• Given records
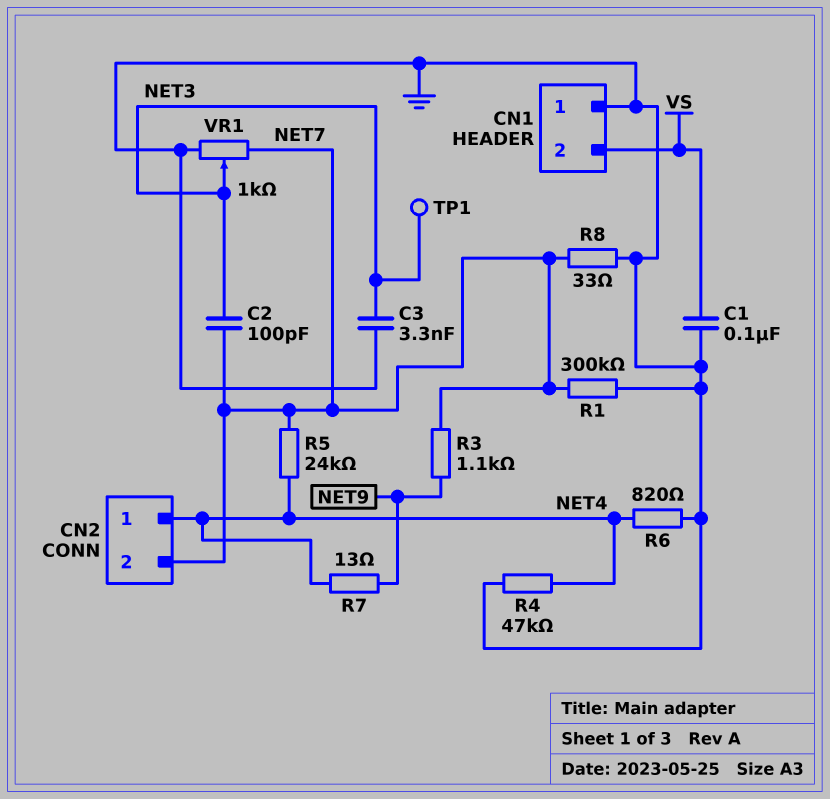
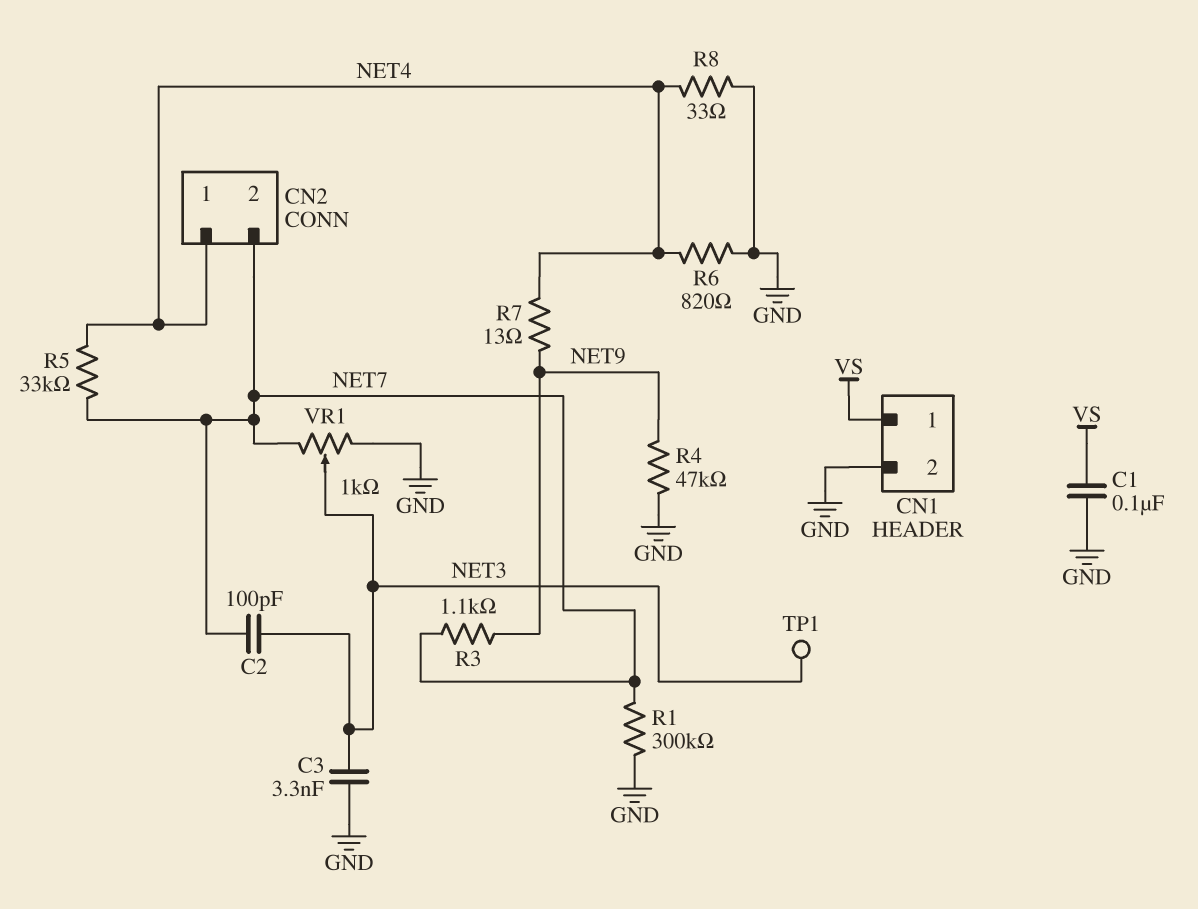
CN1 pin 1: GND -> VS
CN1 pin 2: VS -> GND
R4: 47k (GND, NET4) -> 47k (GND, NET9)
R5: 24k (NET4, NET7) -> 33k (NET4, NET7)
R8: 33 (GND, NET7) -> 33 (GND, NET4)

• Exercise objective
Your answer must be the line holding "CN1 pin 2: VS -> GND" and every later line of the entries above, written out exactly, and nothing else.

• Output of the exercise
CN1 pin 2: VS -> GND
R4: 47k (GND, NET4) -> 47k (GND, NET9)
R5: 24k (NET4, NET7) -> 33k (NET4, NET7)
R8: 33 (GND, NET7) -> 33 (GND, NET4)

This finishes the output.